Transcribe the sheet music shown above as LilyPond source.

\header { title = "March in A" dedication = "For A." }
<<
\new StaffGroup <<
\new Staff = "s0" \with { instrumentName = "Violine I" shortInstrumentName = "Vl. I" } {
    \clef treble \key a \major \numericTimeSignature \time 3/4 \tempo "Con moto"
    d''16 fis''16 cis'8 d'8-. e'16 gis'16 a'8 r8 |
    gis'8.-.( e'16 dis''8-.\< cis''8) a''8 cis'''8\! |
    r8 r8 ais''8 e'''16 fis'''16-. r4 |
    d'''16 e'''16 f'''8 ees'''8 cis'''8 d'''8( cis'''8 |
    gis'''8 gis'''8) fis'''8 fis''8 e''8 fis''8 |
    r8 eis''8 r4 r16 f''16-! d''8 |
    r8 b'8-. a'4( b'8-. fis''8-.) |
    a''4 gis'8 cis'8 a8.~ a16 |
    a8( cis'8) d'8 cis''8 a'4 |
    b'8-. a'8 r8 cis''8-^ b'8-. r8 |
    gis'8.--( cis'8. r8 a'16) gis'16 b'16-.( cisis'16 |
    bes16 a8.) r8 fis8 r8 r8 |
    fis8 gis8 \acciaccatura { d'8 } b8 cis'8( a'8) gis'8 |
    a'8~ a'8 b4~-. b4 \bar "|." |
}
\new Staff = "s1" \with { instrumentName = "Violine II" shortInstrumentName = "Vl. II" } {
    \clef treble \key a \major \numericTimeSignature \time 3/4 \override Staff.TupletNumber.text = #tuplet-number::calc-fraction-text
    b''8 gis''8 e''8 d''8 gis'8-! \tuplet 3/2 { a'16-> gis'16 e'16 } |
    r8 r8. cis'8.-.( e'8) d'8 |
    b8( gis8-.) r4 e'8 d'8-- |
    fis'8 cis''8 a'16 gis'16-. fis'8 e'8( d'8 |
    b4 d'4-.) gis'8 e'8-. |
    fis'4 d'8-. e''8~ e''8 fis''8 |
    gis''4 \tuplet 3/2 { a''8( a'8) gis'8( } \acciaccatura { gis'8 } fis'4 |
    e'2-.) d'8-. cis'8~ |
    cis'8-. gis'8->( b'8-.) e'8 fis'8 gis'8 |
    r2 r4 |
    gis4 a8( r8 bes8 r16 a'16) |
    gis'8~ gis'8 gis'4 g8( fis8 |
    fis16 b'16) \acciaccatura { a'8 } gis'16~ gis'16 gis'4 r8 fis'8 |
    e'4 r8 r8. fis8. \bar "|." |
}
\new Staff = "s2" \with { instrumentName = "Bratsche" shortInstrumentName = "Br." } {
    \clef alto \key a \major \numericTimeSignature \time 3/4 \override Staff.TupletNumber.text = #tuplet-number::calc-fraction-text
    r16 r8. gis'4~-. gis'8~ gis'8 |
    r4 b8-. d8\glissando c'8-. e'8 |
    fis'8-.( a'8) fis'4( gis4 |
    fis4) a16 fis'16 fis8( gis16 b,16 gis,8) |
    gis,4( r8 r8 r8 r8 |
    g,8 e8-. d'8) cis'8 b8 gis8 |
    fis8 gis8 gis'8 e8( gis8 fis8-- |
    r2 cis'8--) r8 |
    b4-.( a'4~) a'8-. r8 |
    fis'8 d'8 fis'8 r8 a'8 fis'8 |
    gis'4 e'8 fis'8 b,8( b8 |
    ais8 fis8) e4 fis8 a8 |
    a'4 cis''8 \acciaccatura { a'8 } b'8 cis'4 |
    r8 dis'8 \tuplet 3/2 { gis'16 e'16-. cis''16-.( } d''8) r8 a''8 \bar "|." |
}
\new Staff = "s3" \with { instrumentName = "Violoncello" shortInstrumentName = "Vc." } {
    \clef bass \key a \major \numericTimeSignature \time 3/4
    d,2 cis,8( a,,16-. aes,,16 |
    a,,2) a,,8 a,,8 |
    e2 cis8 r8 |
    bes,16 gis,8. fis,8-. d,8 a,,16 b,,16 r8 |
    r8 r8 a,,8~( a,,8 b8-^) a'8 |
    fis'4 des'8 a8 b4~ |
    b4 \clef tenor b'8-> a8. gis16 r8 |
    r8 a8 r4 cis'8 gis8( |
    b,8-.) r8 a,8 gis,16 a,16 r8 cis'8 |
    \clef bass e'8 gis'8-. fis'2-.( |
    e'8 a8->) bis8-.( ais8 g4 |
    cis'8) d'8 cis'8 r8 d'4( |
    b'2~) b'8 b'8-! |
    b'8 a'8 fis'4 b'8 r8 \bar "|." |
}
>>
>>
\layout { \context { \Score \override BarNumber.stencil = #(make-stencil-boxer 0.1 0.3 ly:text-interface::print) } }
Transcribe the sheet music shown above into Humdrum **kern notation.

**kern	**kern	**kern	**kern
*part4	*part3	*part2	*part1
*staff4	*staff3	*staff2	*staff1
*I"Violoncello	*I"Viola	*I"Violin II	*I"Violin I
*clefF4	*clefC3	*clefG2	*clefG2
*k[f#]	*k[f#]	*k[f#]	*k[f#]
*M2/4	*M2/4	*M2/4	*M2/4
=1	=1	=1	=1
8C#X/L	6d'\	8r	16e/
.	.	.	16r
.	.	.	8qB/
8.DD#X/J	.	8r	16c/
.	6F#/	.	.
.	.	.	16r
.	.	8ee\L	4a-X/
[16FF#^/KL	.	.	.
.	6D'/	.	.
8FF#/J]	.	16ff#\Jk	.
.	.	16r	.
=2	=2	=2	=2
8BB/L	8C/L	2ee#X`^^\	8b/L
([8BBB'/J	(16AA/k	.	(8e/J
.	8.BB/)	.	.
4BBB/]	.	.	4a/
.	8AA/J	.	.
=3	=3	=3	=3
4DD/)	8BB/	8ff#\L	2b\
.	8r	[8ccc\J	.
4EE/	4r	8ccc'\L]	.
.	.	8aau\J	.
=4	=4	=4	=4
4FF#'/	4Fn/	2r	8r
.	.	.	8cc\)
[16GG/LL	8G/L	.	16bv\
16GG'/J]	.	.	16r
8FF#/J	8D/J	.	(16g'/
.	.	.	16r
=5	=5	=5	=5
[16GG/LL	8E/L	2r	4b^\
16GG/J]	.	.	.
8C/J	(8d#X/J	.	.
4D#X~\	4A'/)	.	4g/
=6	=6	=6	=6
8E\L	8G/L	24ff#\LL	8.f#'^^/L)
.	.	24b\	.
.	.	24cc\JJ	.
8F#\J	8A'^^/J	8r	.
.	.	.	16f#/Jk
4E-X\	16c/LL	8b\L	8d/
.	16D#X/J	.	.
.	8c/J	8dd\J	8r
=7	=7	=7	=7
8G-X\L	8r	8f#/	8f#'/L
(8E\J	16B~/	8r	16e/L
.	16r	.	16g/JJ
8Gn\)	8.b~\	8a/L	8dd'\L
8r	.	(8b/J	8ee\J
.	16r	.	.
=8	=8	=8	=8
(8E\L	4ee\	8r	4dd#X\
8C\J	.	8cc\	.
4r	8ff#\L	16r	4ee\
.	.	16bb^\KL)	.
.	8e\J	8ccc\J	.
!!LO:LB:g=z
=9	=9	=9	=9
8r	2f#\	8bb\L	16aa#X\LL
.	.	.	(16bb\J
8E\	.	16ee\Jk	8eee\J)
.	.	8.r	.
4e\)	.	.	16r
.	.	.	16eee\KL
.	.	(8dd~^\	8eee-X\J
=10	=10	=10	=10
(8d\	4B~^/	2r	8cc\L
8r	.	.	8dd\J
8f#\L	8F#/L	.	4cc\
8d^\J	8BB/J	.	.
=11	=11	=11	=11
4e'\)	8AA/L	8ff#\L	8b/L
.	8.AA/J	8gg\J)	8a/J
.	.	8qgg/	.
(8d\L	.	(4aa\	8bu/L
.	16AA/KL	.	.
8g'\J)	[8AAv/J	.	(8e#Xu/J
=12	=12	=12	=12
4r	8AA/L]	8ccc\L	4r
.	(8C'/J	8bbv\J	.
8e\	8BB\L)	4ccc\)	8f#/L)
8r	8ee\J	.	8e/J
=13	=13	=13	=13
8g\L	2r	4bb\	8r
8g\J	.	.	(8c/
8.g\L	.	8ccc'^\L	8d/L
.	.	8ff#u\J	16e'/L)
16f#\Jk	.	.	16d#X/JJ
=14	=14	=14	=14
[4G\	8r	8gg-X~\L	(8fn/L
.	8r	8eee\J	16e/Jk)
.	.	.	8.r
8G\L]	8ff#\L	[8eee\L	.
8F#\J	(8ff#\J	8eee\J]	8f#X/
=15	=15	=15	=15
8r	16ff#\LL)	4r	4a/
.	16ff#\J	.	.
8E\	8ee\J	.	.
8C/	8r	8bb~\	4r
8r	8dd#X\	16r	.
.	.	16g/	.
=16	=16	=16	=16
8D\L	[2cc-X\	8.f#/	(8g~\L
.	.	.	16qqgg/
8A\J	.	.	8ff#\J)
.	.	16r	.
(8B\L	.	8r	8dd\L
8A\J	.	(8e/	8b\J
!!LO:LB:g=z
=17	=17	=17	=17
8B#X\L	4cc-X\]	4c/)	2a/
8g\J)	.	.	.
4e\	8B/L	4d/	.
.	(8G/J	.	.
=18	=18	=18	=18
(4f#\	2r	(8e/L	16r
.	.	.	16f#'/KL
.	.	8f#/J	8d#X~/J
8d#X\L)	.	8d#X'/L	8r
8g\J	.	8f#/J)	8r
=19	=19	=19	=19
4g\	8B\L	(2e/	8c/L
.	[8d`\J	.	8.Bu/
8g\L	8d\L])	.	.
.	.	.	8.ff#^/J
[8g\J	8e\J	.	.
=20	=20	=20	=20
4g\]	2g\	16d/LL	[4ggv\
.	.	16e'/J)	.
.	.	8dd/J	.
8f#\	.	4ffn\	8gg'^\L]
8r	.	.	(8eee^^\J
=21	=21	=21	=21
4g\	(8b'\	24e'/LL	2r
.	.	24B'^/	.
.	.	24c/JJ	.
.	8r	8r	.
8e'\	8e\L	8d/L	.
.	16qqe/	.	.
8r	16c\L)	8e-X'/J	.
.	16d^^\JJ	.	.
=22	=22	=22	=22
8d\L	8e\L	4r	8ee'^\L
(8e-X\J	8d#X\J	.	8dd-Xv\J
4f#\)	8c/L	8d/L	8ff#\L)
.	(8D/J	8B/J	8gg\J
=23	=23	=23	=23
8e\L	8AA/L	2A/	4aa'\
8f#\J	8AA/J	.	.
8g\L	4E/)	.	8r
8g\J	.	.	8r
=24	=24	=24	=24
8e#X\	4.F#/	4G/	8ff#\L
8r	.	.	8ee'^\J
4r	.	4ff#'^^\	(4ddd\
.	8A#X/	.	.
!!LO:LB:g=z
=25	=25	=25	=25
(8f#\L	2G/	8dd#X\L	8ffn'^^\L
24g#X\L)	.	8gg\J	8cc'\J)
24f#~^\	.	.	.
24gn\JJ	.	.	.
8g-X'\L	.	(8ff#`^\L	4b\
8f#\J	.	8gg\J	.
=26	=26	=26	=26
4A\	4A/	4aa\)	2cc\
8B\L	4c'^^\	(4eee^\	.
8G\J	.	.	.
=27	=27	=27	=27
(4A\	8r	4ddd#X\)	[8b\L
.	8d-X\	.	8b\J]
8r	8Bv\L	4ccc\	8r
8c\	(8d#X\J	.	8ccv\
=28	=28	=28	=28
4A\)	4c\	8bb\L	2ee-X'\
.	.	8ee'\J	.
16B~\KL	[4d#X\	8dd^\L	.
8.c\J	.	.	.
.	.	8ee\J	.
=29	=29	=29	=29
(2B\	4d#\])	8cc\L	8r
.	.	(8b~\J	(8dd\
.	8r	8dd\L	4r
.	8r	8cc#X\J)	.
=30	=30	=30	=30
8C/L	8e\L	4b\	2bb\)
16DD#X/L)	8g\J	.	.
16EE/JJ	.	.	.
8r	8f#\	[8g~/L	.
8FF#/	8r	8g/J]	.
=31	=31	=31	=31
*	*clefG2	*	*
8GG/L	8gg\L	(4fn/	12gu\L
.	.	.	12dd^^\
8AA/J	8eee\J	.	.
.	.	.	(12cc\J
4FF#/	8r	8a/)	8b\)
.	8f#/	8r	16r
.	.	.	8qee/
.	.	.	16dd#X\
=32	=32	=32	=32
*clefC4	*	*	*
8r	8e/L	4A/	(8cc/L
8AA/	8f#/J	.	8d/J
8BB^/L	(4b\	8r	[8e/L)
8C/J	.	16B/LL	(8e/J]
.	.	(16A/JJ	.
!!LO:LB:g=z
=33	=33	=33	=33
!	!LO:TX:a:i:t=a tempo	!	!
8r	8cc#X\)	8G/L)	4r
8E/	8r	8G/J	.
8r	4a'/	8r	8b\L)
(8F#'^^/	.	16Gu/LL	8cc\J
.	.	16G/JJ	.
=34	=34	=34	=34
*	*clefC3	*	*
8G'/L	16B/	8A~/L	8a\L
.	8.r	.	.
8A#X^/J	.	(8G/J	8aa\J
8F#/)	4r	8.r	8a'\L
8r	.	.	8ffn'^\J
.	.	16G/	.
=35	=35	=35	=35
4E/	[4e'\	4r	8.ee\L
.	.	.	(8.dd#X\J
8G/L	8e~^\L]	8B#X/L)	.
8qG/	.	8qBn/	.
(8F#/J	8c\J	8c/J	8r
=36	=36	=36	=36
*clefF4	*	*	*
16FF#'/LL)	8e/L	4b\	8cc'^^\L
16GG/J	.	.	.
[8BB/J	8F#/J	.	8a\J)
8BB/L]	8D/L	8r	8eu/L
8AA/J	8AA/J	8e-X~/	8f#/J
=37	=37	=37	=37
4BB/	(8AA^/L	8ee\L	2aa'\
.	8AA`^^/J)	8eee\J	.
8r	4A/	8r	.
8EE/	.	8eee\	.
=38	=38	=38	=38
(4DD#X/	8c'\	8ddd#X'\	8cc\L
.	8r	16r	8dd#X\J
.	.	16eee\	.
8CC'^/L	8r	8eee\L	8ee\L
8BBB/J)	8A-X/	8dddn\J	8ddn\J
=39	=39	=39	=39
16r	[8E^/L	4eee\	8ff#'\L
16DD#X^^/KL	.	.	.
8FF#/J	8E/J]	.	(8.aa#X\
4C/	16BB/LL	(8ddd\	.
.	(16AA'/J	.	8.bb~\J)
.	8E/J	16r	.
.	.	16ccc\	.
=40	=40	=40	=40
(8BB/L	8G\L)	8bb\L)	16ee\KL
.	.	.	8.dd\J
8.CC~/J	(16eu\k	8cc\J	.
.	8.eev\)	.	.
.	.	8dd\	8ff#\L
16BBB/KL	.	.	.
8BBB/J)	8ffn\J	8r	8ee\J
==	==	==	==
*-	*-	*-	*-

========================

→ WRITTEN PROBLEM: Pick out each line in the material above that contains the string "override", and copy those lines in full.

→ FINAL ANSWER:
    \clef treble \key a \major \numericTimeSignature \time 3/4 \override Staff.TupletNumber.text = #tuplet-number::calc-fraction-text
    \clef alto \key a \major \numericTimeSignature \time 3/4 \override Staff.TupletNumber.text = #tuplet-number::calc-fraction-text
\layout { \context { \Score \override BarNumber.stencil = #(make-stencil-boxer 0.1 0.3 ly:text-interface::print) } }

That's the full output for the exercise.